## Activity
Leave out the pictures and set down the rest of the listing below word for word.

## Information supplied
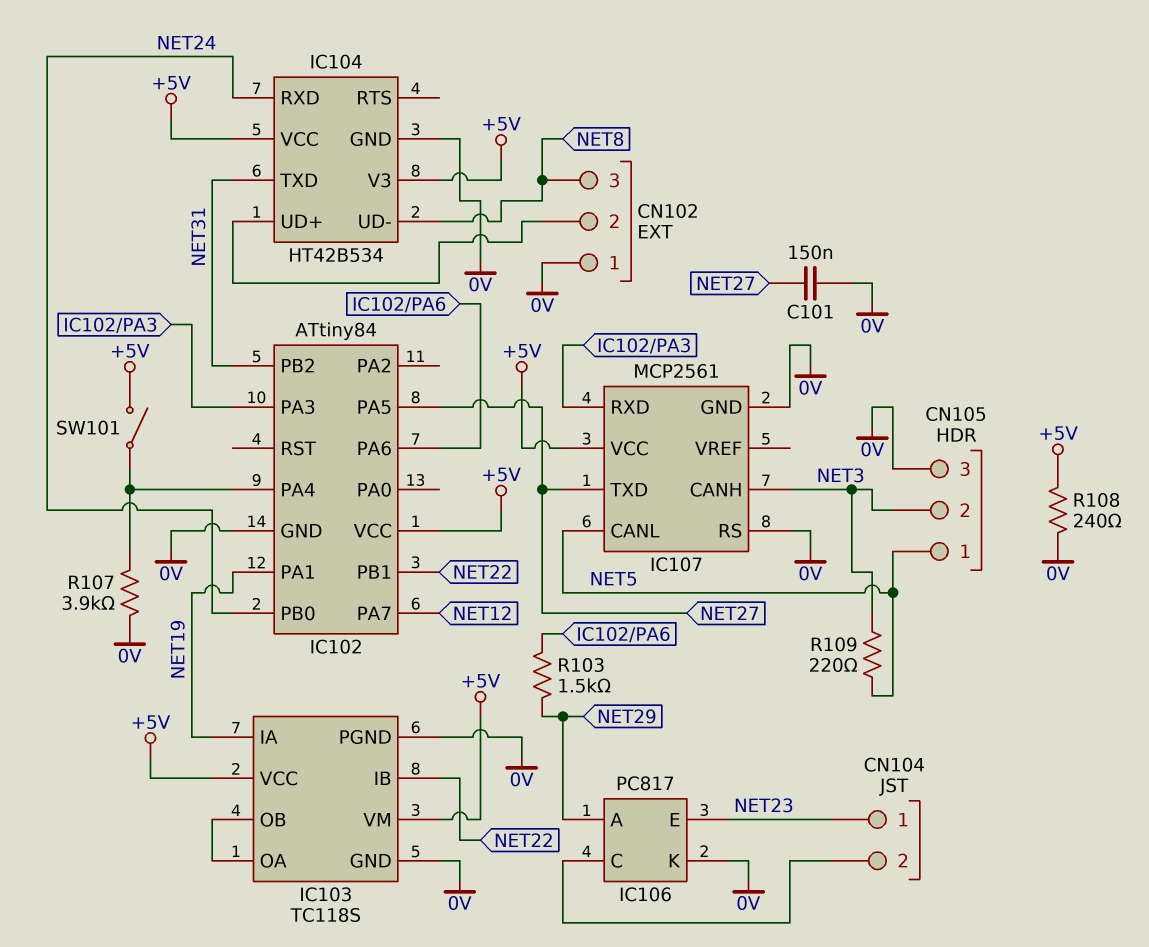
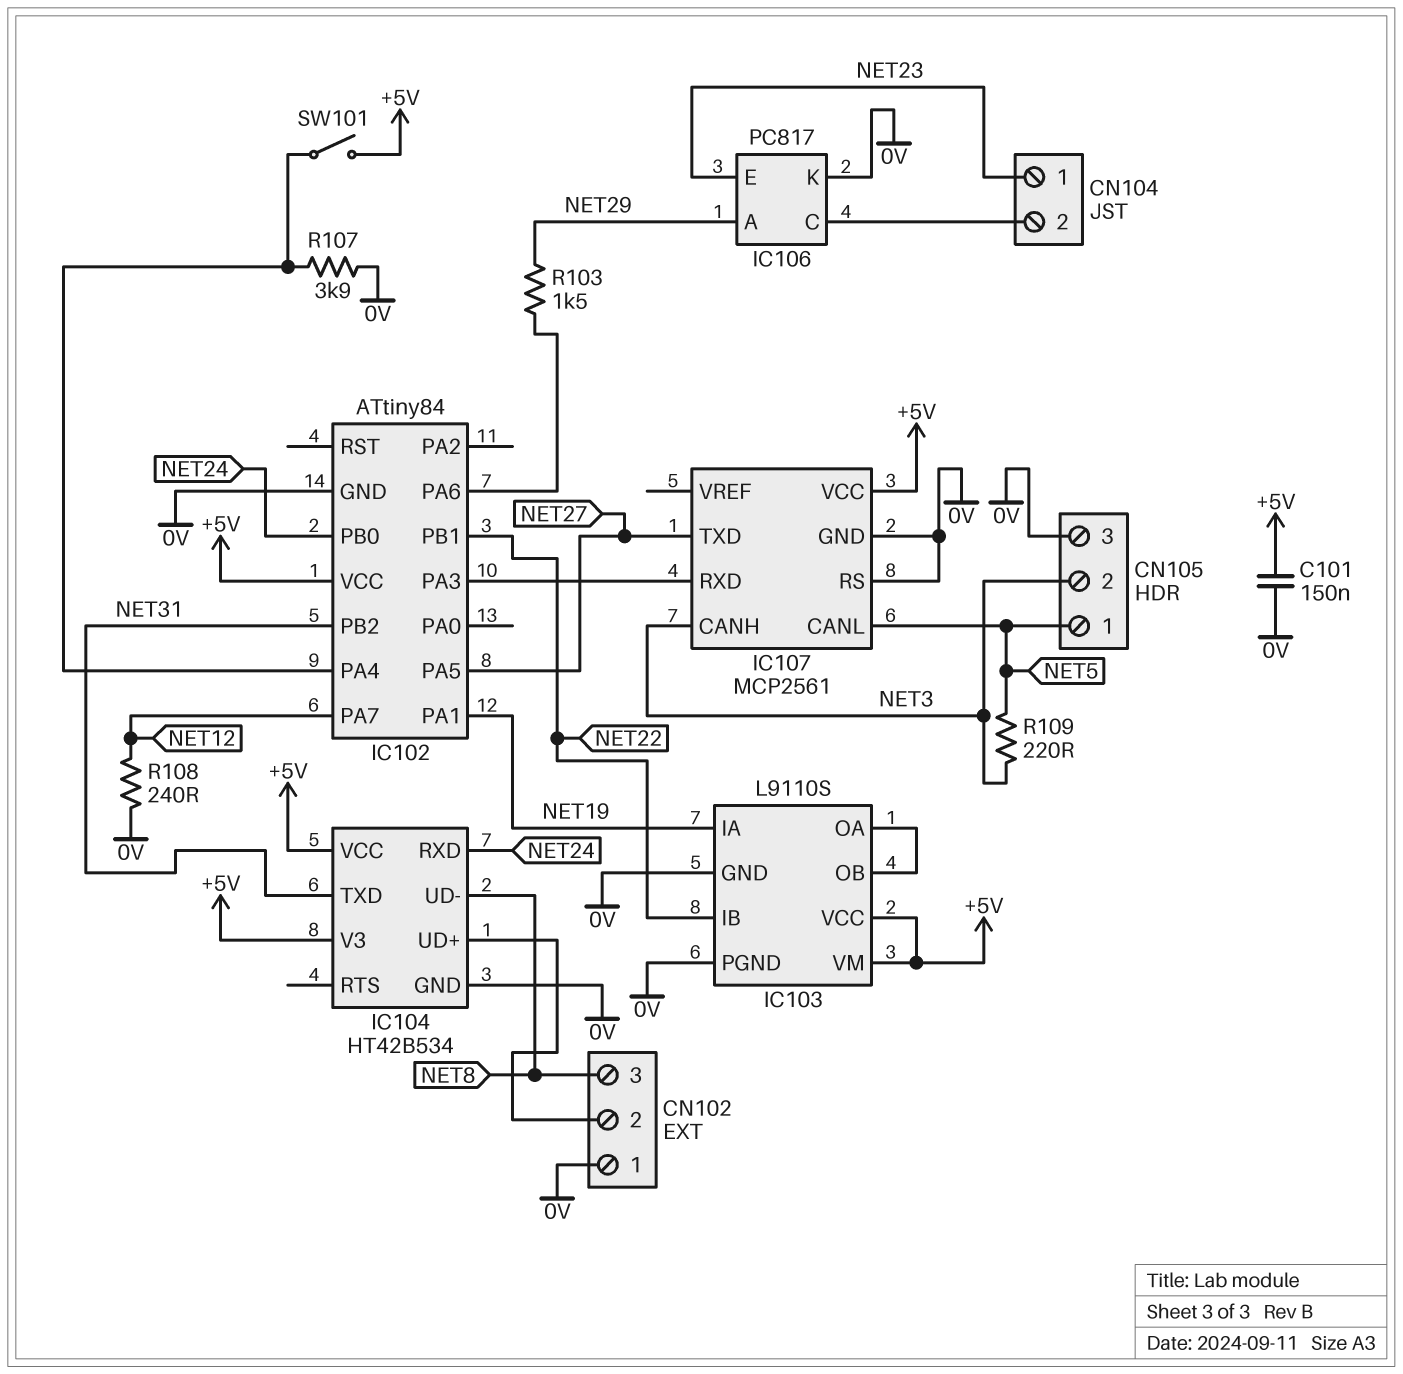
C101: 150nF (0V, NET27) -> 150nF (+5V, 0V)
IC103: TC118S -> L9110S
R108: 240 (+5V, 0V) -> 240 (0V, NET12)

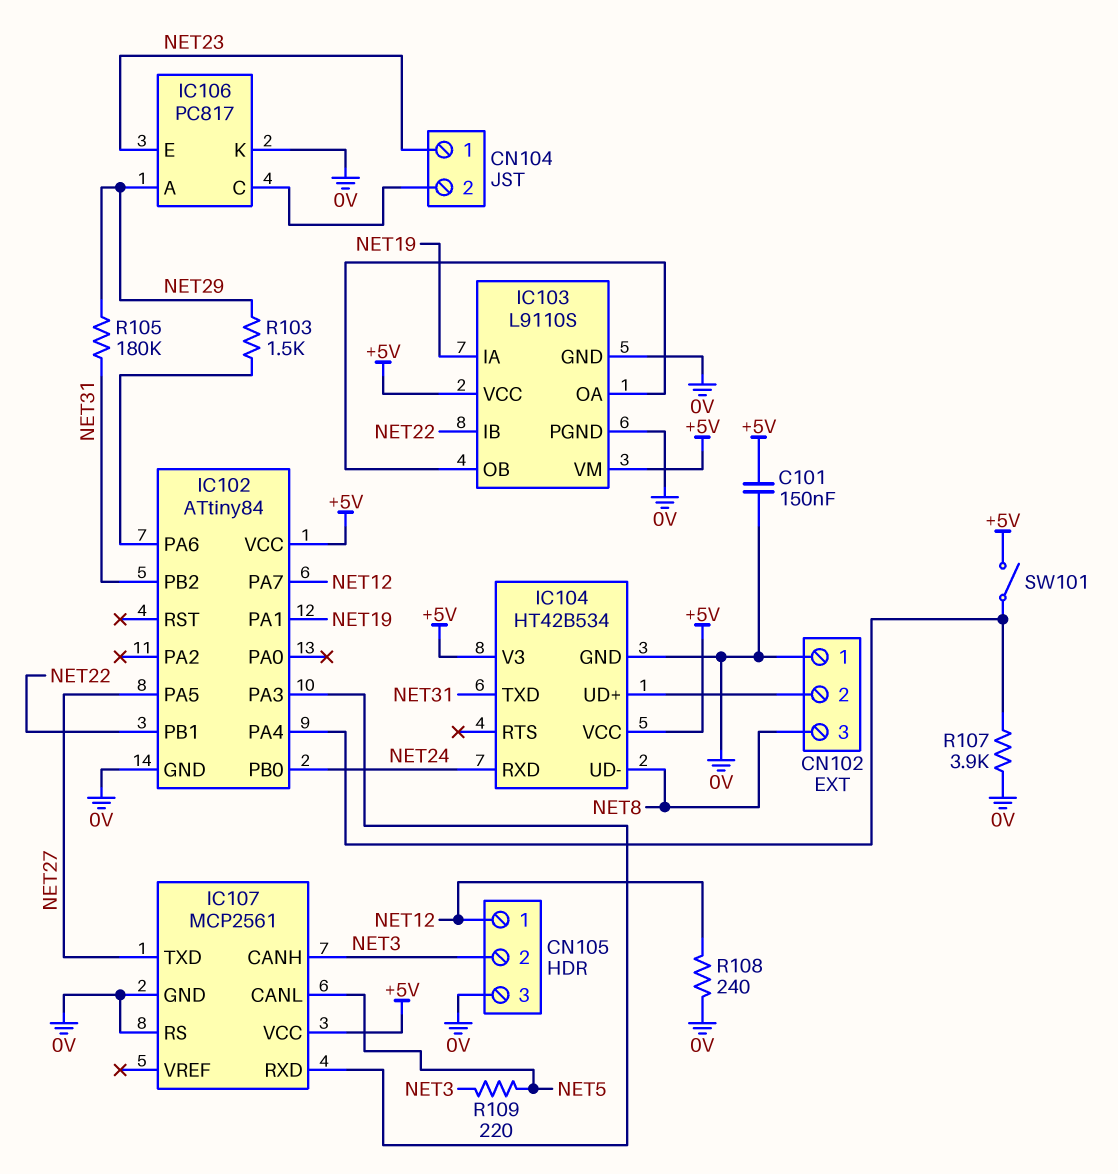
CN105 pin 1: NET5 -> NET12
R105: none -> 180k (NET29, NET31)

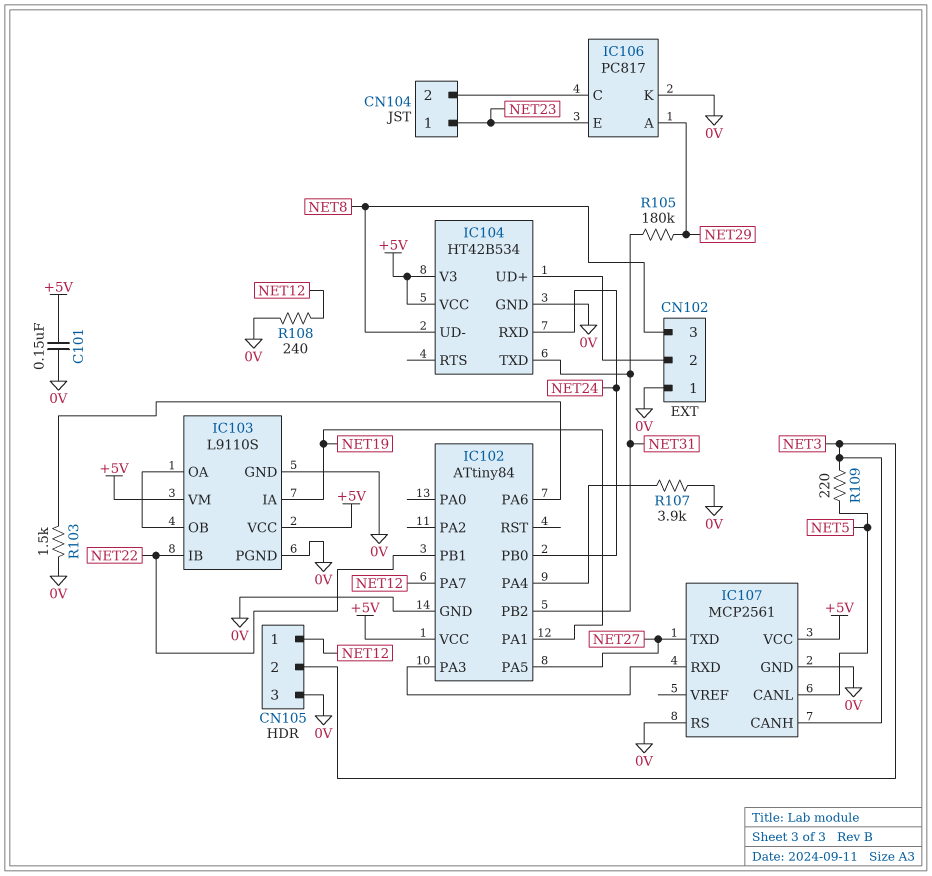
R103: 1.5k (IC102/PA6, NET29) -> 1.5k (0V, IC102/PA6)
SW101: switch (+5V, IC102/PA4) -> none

## Solution
C101: 150nF (0V, NET27) -> 150nF (+5V, 0V)
IC103: TC118S -> L9110S
R108: 240 (+5V, 0V) -> 240 (0V, NET12)

CN105 pin 1: NET5 -> NET12
R105: none -> 180k (NET29, NET31)

R103: 1.5k (IC102/PA6, NET29) -> 1.5k (0V, IC102/PA6)
SW101: switch (+5V, IC102/PA4) -> none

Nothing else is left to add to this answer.